◆ Instructions to follow ◆
Return the following from the records below: each line, word for word, starting with the line that contains "purple brick A3:A6" and going on through the line that contains "red brick H6:H7", with nothing outside that range.

◆ Data provided ◆
=-=-=
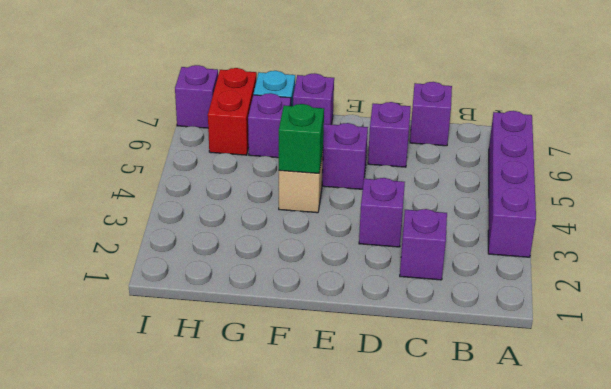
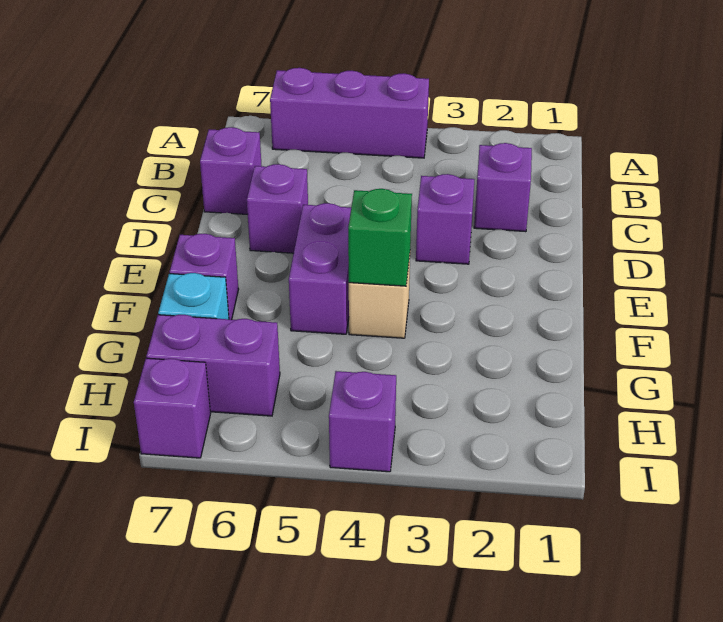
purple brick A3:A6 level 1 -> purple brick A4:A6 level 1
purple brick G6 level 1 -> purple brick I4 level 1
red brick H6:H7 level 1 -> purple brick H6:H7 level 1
=-=-=
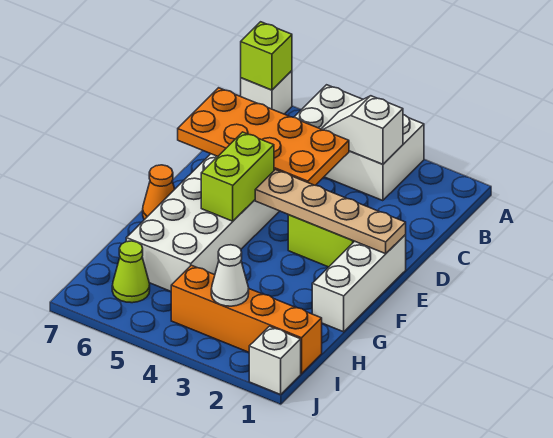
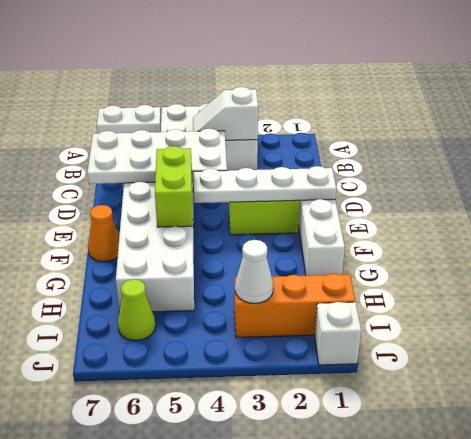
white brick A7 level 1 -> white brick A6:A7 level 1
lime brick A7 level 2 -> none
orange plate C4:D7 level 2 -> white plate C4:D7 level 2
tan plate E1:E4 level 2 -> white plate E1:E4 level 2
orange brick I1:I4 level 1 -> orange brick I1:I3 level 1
=-=-=
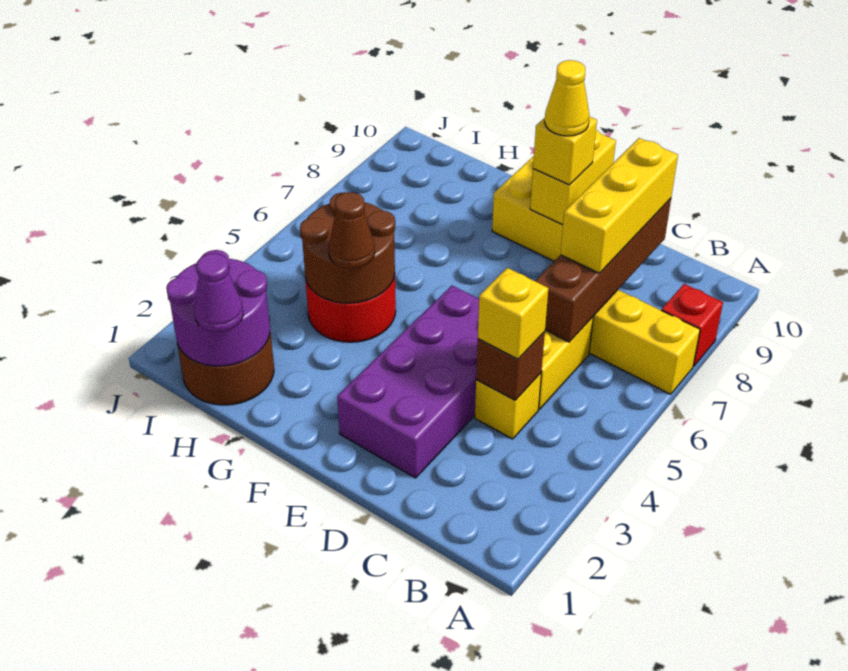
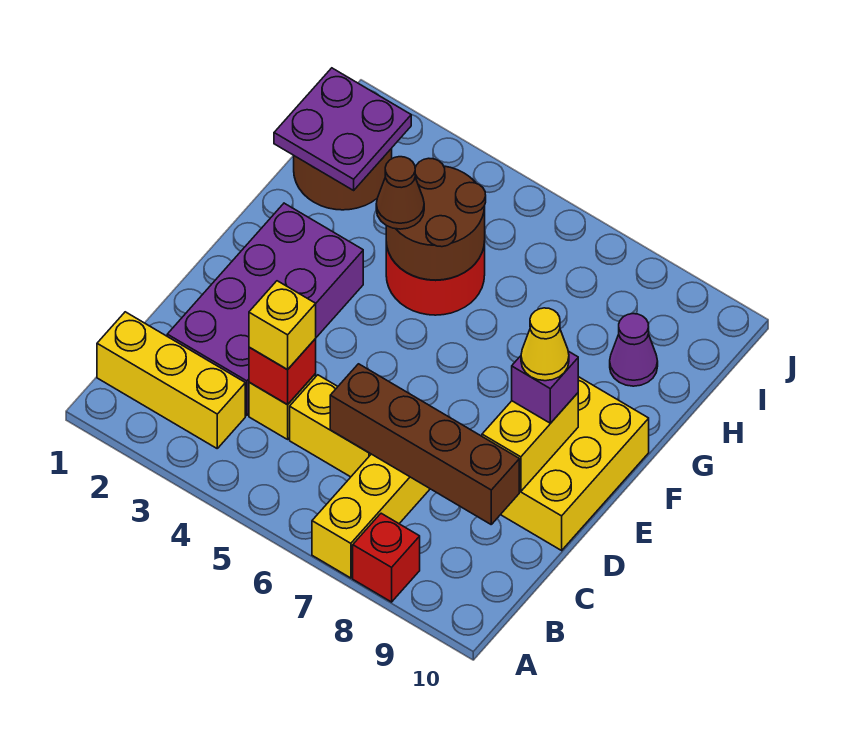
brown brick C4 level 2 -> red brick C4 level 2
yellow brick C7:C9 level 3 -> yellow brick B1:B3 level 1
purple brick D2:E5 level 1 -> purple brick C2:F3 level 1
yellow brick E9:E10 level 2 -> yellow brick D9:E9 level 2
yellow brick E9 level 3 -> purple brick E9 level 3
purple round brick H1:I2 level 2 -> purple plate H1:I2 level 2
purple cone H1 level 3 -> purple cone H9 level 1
=-=-=
◆ Answer space ◆
purple brick A3:A6 level 1 -> purple brick A4:A6 level 1
purple brick G6 level 1 -> purple brick I4 level 1
red brick H6:H7 level 1 -> purple brick H6:H7 level 1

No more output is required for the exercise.